- EXERCISE GOAL
Nothing but the lines from the one with "relocated | jet-black" through the last line of the data should be restated, each word for word.
RECORDS: Begin
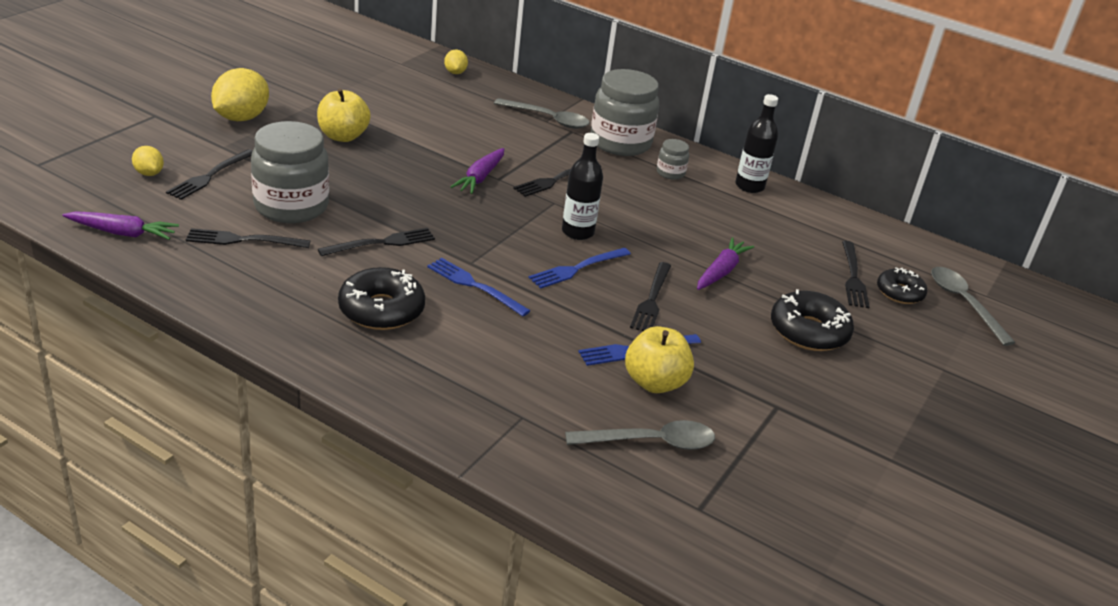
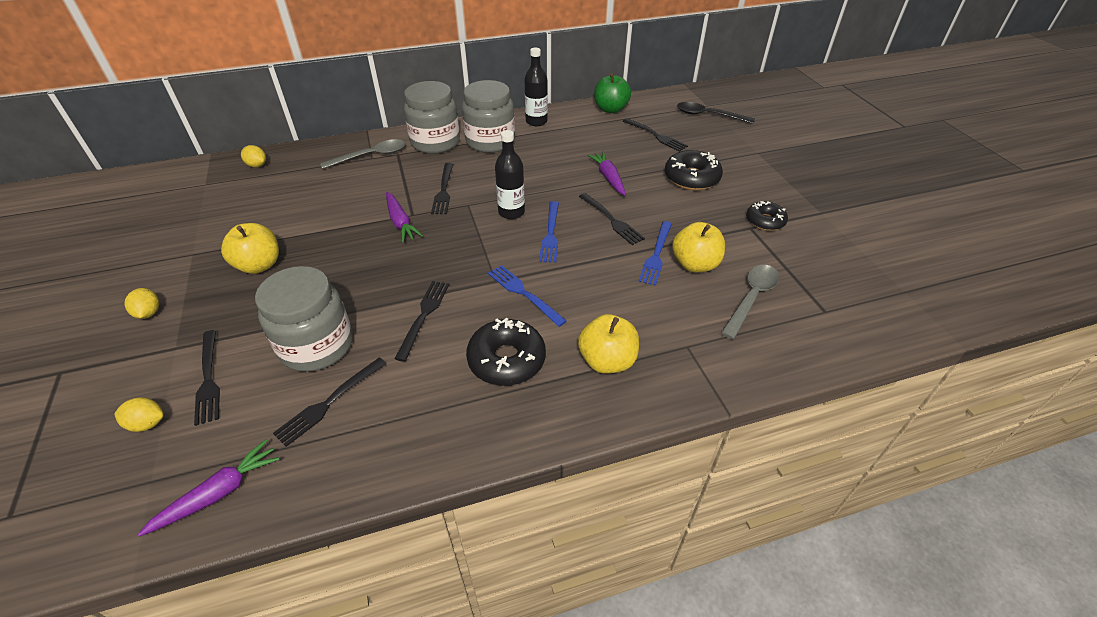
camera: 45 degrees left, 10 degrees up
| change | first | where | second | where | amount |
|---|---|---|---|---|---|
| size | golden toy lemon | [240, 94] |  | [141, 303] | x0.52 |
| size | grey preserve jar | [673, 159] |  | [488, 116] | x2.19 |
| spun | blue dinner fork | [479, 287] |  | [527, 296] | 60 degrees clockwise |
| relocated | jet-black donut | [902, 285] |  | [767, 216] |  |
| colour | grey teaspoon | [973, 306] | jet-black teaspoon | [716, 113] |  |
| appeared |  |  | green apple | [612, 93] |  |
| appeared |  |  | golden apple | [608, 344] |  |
RECORDS: End
- RESULT
| relocated | jet-black donut | [902, 285] |  | [767, 216] |  |
| colour | grey teaspoon | [973, 306] | jet-black teaspoon | [716, 113] |  |
| appeared |  |  | green apple | [612, 93] |  |
| appeared |  |  | golden apple | [608, 344] |  |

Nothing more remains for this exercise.